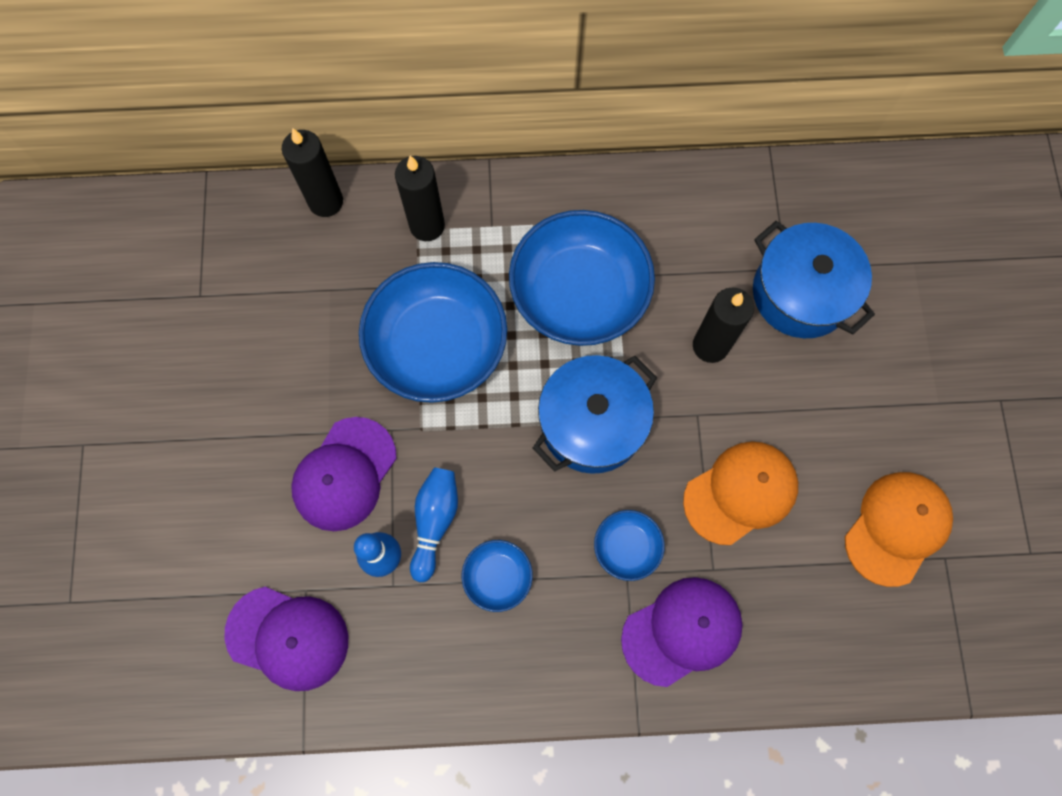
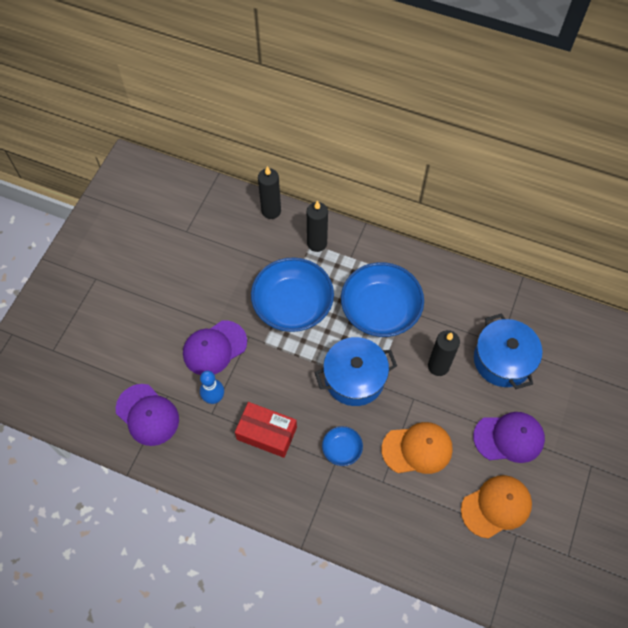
camera: 25 degrees right, 10 degrees down
(434, 522) = (248, 391): blue bowling pin -> none
(497, 577) = (266, 433): blue bowl -> red box
(682, 631) = (350, 505): purple cap -> purple cap (509, 438)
######
# What to produce
Once the pictures are set aside, give every line above again without alteration.

# Output for this task
camera: 25 degrees right, 10 degrees down
(434, 522) = (248, 391): blue bowling pin -> none
(497, 577) = (266, 433): blue bowl -> red box
(682, 631) = (350, 505): purple cap -> purple cap (509, 438)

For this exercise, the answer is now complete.